» WORK INSTRUCTION: From the listing below, copy only the lines running from the line that contains "grey pyramid [414,166,454,205]" to the line that contains "yellow gift [55,323,137,401]", both included.

*** EXERCISE MATERIALS ***

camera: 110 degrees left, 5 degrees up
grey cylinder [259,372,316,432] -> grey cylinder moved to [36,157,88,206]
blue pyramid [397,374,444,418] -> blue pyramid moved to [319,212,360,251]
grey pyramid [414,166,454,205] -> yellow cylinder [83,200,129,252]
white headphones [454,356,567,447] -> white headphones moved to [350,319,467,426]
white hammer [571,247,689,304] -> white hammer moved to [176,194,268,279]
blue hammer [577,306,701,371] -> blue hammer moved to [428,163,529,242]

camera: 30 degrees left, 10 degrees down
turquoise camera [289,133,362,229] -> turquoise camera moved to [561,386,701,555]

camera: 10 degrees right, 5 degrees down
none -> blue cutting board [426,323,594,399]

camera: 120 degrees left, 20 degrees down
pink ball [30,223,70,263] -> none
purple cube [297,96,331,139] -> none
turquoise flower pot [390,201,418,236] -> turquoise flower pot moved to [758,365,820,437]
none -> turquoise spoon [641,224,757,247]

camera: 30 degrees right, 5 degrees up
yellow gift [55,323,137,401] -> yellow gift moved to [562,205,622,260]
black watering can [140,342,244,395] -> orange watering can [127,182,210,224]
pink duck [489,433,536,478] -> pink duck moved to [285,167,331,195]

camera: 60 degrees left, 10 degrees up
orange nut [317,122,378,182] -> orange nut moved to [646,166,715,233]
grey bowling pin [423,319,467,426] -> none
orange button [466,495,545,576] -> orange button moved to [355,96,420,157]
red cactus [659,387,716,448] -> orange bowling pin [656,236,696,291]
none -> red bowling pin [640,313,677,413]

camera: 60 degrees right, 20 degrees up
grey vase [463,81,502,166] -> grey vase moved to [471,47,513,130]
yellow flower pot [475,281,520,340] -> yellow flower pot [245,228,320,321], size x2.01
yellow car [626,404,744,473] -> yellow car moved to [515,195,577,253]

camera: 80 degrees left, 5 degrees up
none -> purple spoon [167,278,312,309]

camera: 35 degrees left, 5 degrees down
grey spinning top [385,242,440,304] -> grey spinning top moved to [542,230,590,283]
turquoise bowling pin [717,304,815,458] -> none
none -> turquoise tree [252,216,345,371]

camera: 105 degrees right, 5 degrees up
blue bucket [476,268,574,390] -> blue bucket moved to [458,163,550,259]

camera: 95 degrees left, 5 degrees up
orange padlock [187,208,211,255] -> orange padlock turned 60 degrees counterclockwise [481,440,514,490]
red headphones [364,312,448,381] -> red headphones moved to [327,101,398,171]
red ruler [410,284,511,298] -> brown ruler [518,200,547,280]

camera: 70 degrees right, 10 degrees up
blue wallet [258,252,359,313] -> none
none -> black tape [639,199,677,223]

*** End of EXERCISE MATERIALS ***

» EXERCISE RESPONSE:
grey pyramid [414,166,454,205] -> yellow cylinder [83,200,129,252]
white headphones [454,356,567,447] -> white headphones moved to [350,319,467,426]
white hammer [571,247,689,304] -> white hammer moved to [176,194,268,279]
blue hammer [577,306,701,371] -> blue hammer moved to [428,163,529,242]

camera: 30 degrees left, 10 degrees down
turquoise camera [289,133,362,229] -> turquoise camera moved to [561,386,701,555]

camera: 10 degrees right, 5 degrees down
none -> blue cutting board [426,323,594,399]

camera: 120 degrees left, 20 degrees down
pink ball [30,223,70,263] -> none
purple cube [297,96,331,139] -> none
turquoise flower pot [390,201,418,236] -> turquoise flower pot moved to [758,365,820,437]
none -> turquoise spoon [641,224,757,247]

camera: 30 degrees right, 5 degrees up
yellow gift [55,323,137,401] -> yellow gift moved to [562,205,622,260]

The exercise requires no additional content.